(Exercise instructions) Without changing a character, return the entries, but not the images they hold.
####################
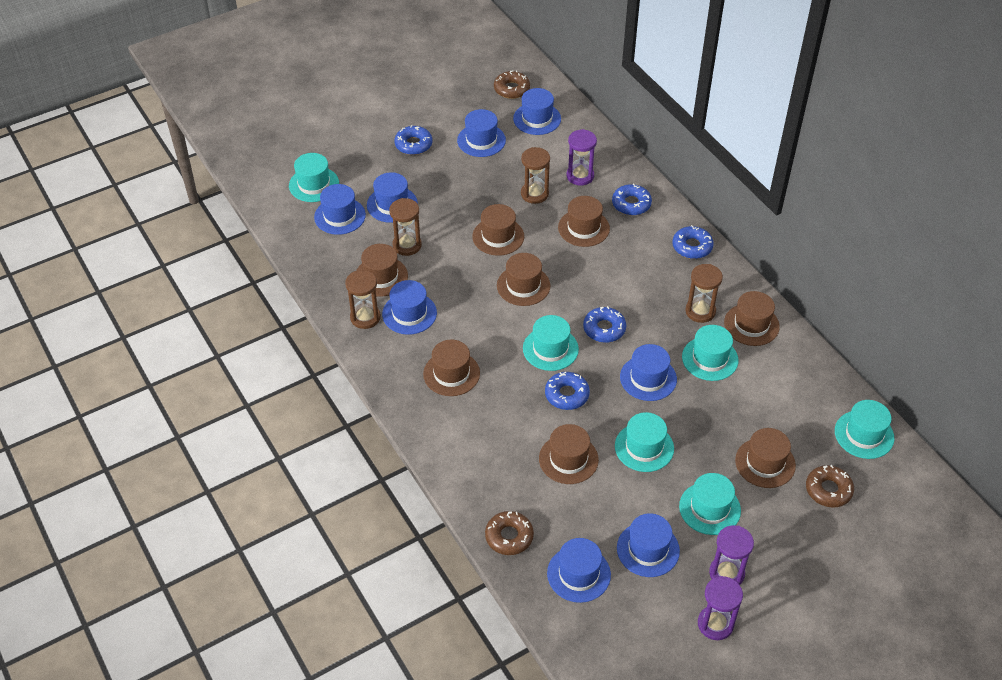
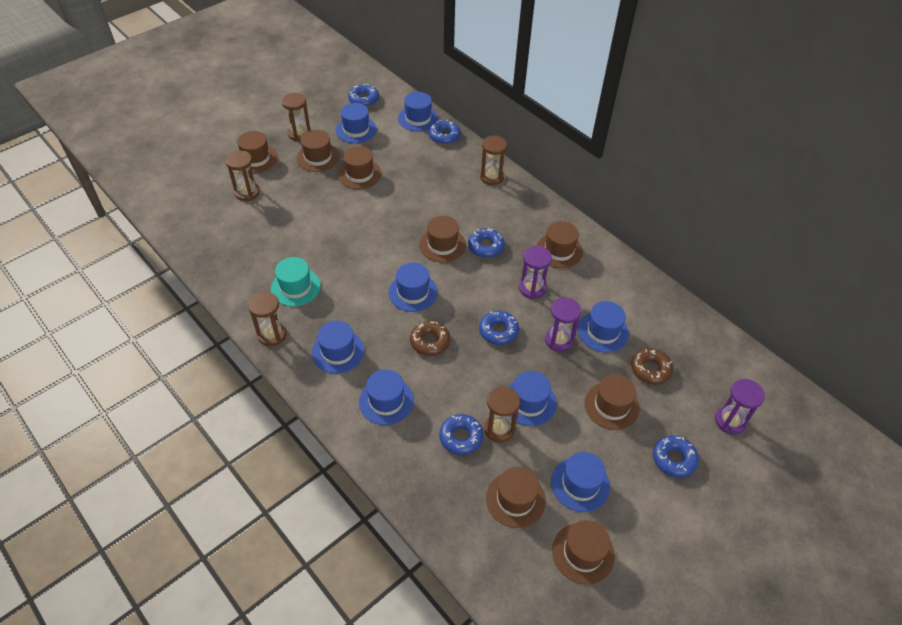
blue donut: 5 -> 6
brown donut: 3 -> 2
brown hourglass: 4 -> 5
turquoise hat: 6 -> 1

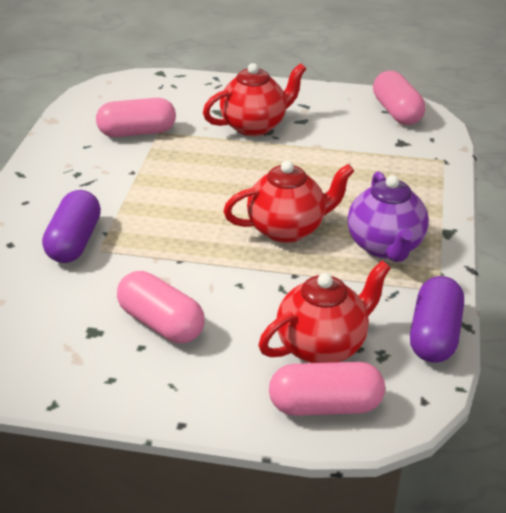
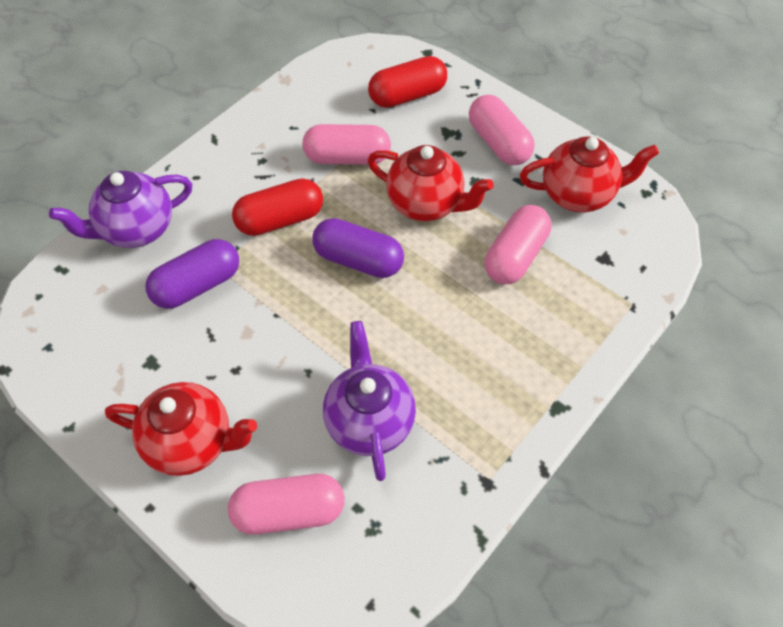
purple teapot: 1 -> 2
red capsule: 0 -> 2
####################
(Solution)
blue donut: 5 -> 6
brown donut: 3 -> 2
brown hourglass: 4 -> 5
turquoise hat: 6 -> 1

purple teapot: 1 -> 2
red capsule: 0 -> 2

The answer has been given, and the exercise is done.